▶ **Records for processing**:
- - - -
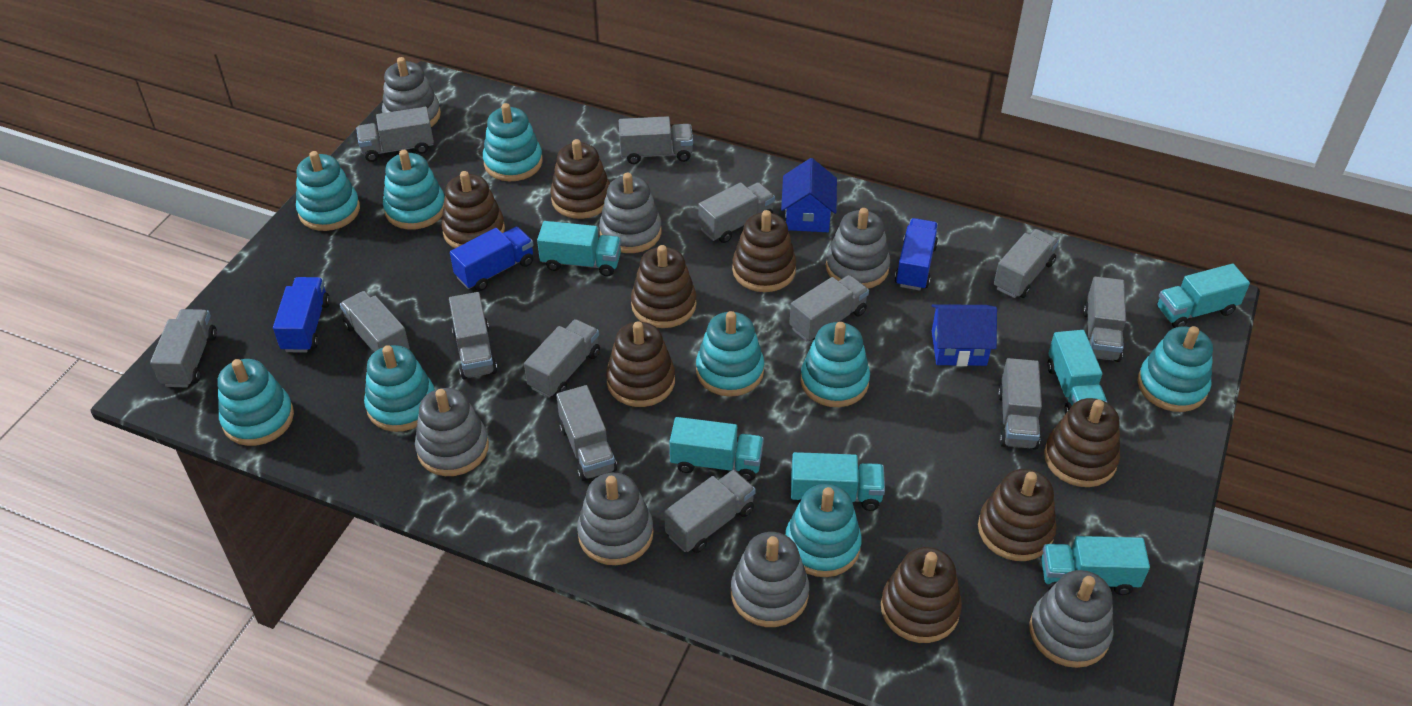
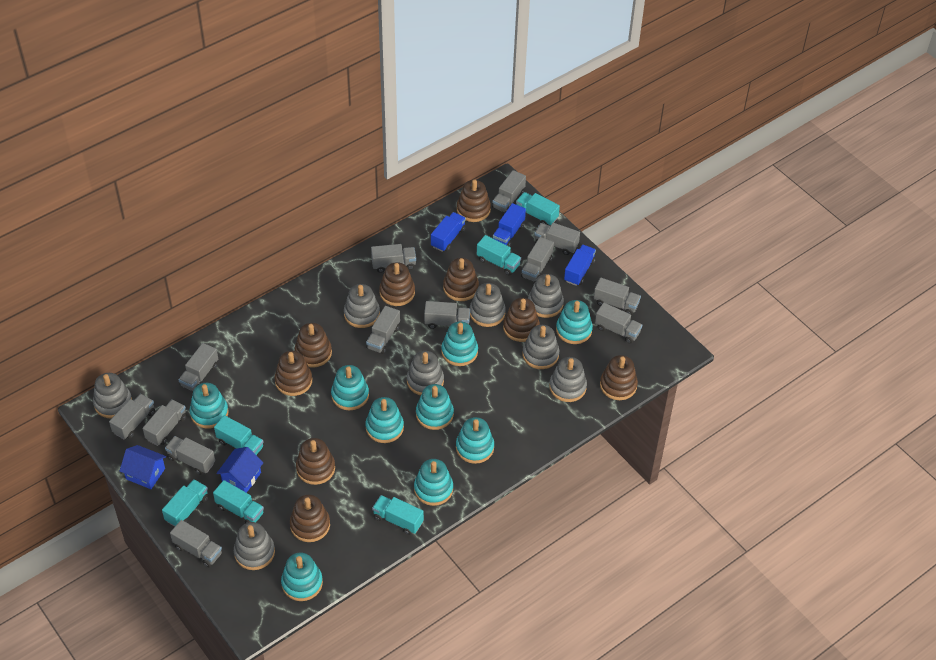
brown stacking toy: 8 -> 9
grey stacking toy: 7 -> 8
- - - -
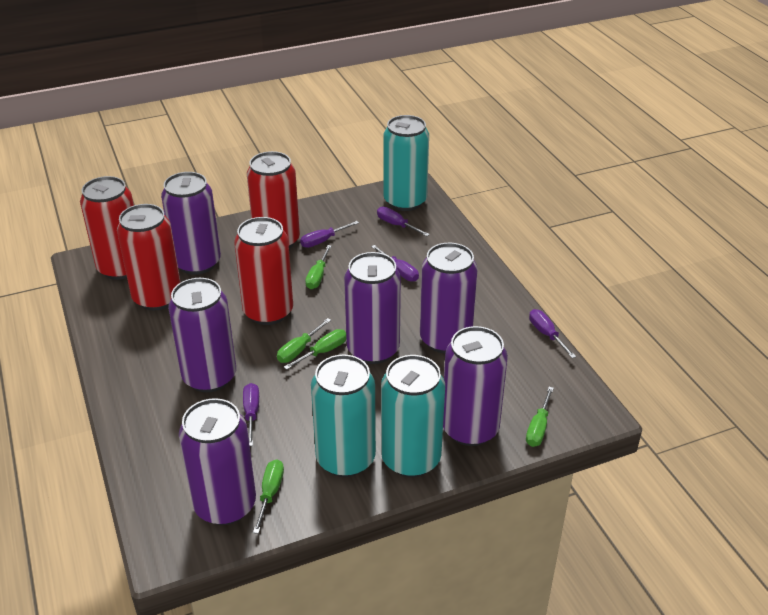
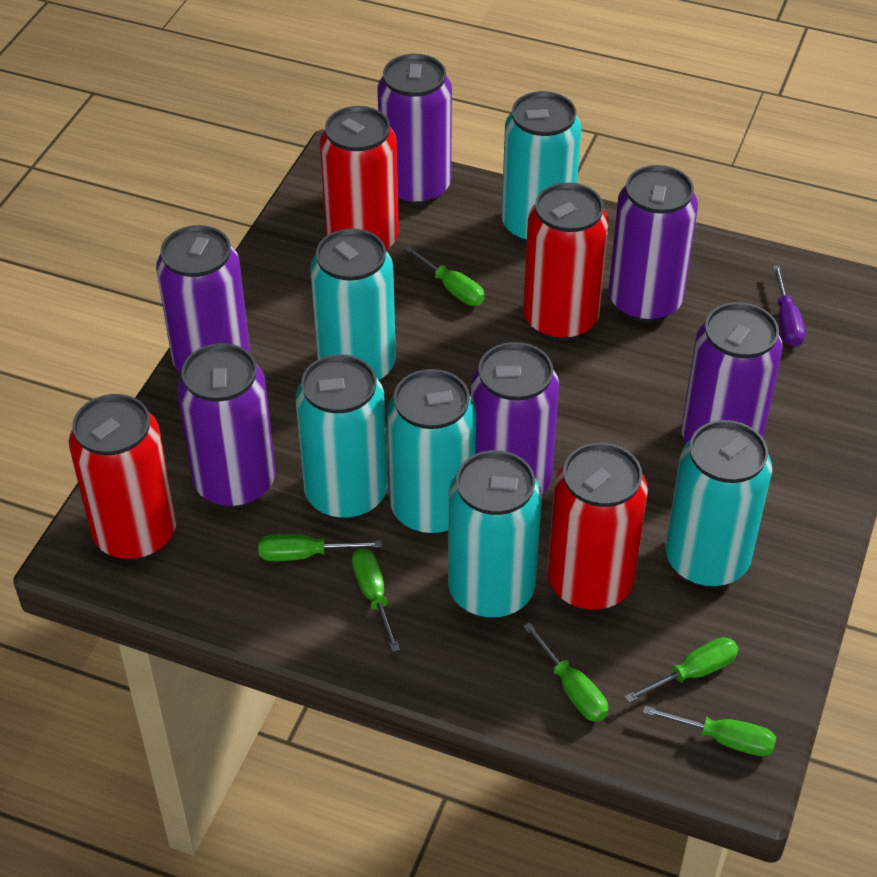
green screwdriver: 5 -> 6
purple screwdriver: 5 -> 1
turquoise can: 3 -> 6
- - - -
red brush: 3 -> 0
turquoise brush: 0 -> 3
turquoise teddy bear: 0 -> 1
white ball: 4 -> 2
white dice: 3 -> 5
- - - -
▶ **Problem to work on**: Select the lines in this material that hold the word "turquoise", leaving none out.

▶ **Response to the exercise**:
turquoise can: 3 -> 6
turquoise brush: 0 -> 3
turquoise teddy bear: 0 -> 1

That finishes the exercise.